#### What needs to be done:
Scan the records for the string "brown". State how many lines contain it and add nothing.

(Stored items from a collection)
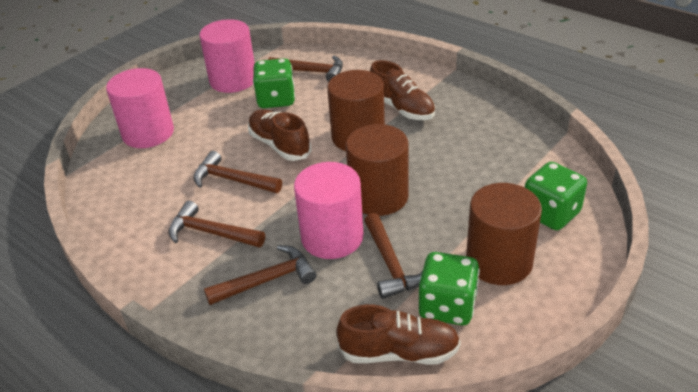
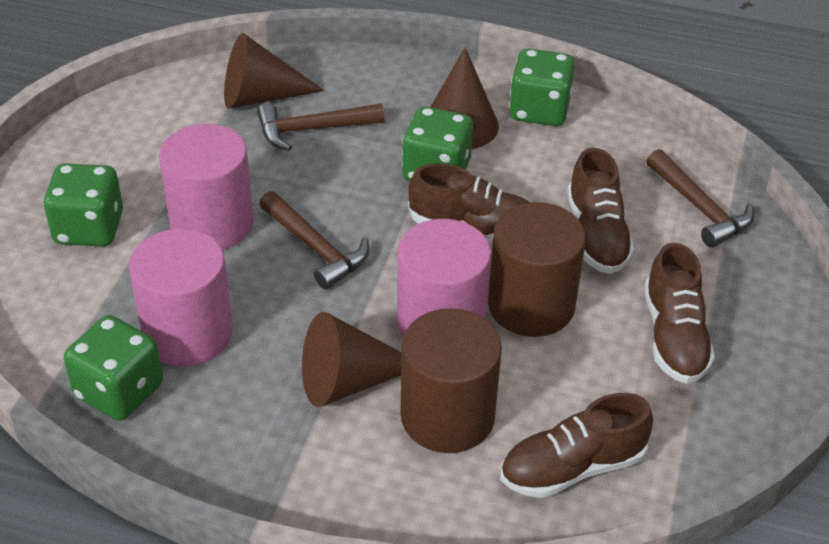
brown cone: 0 -> 3
brown cylinder: 3 -> 2
brown hammer: 5 -> 3
brown shoe: 3 -> 4
green dice: 3 -> 4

#### Task answer:
4